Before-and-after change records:
=== Section Start ===
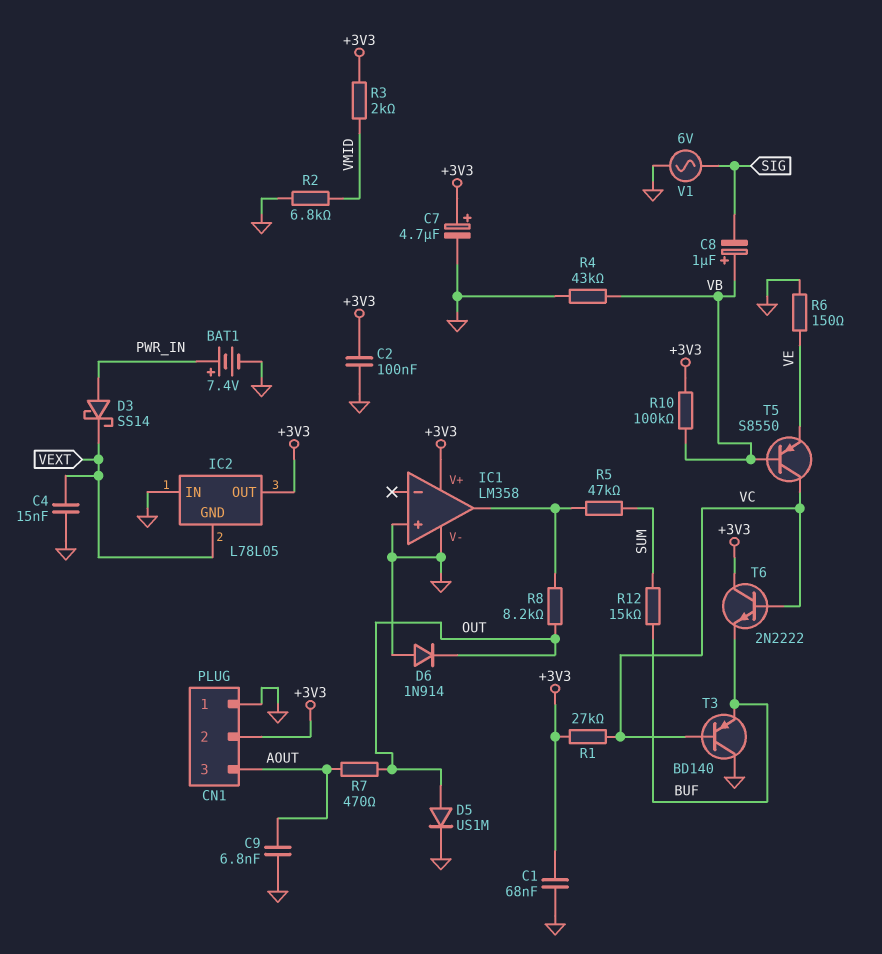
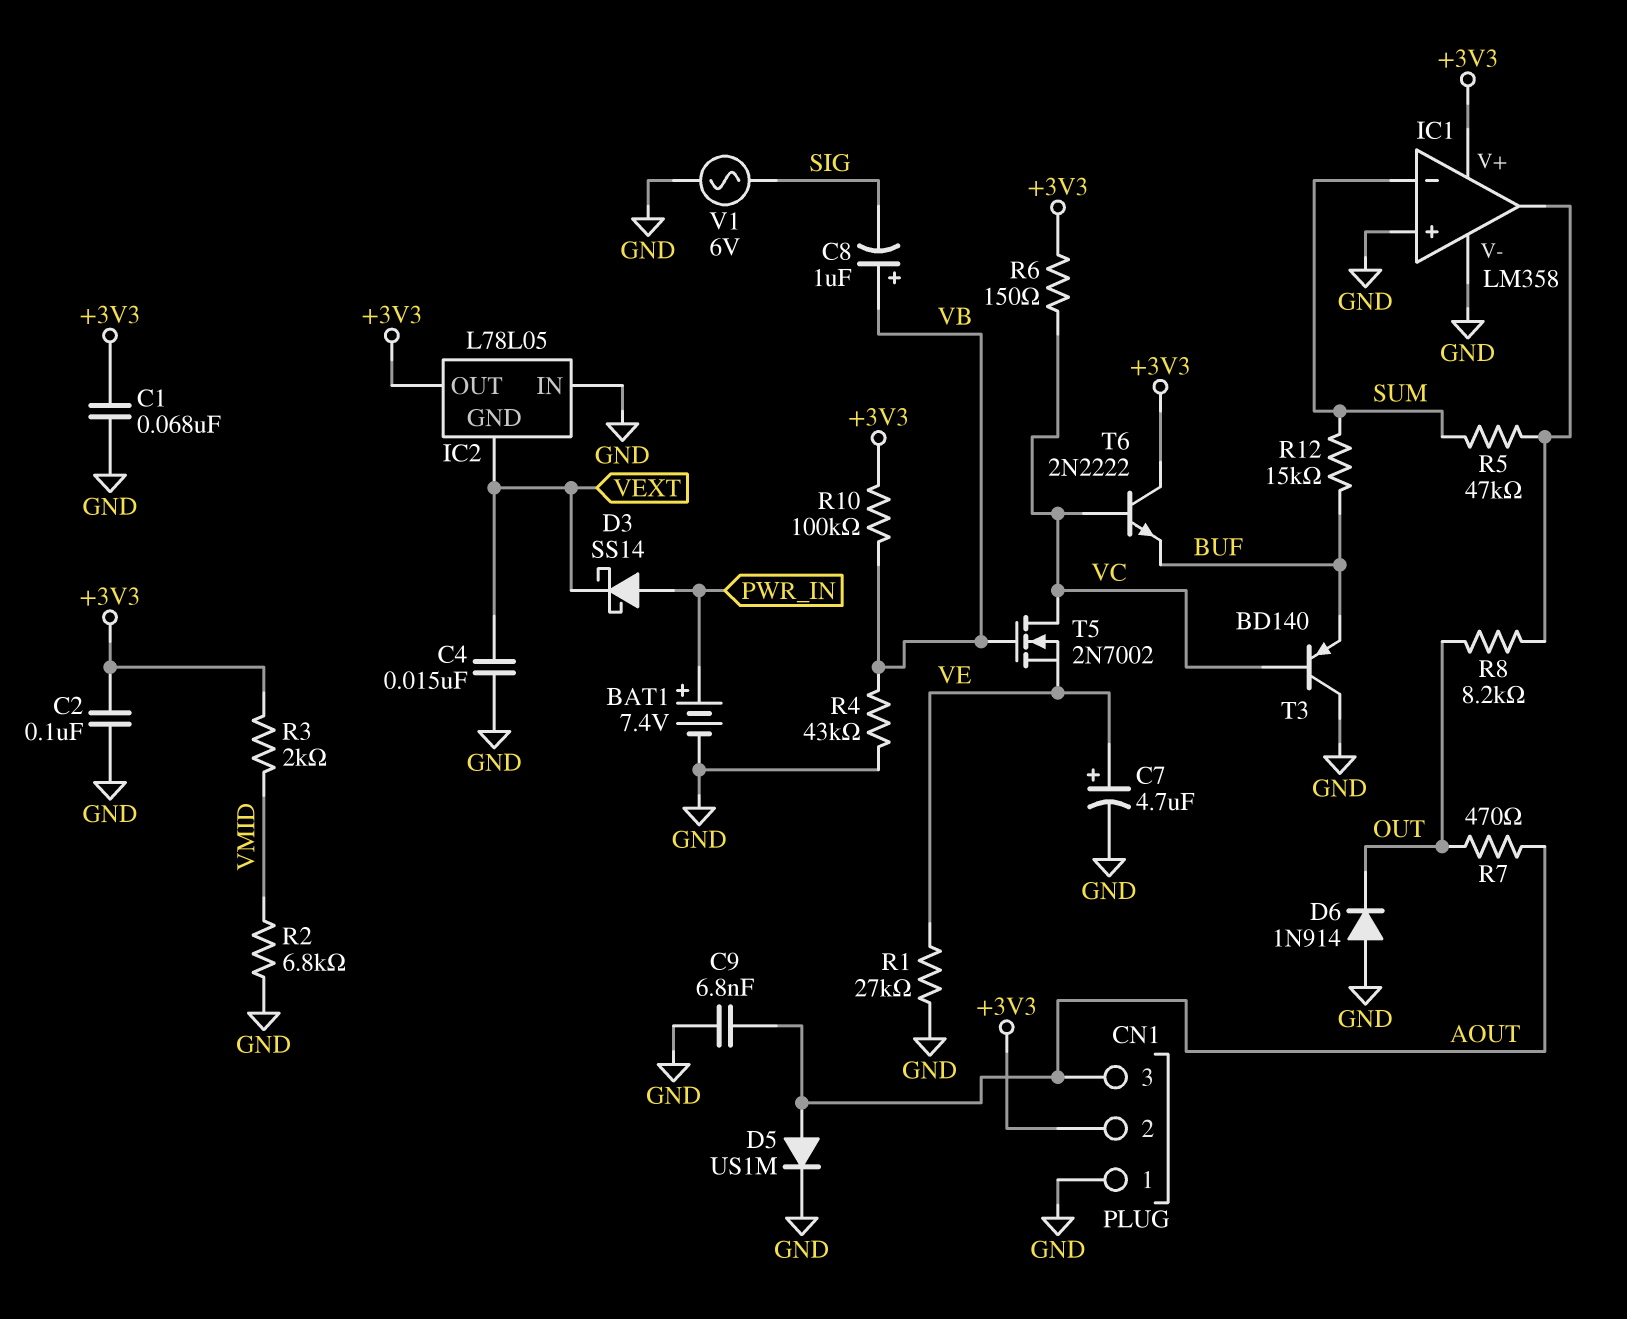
C7: 4.7uF (plus +3V3, minus GND) -> 4.7uF (plus VE, minus GND)
D5: diode US1M (A OUT, K GND) -> diode US1M (A AOUT, K GND)
IC1 pin in-: none -> SUM
R1: 27k (+3V3, VC) -> 27k (GND, VE)
R6: 150 (GND, VE) -> 150 (+3V3, VC)
T5: PNP S8550 (B VB, C VC, E VE) -> NMOS 2N7002 (G VB, D VC, S VE)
=== Section End ===
§ **WORK REQUEST**: Only the lines from the one with "IC1 pin in-: none -> SUM" through the final line above belong in the answer, each retyped exactly.

§ **WRITTEN REPLY**:
IC1 pin in-: none -> SUM
R1: 27k (+3V3, VC) -> 27k (GND, VE)
R6: 150 (GND, VE) -> 150 (+3V3, VC)
T5: PNP S8550 (B VB, C VC, E VE) -> NMOS 2N7002 (G VB, D VC, S VE)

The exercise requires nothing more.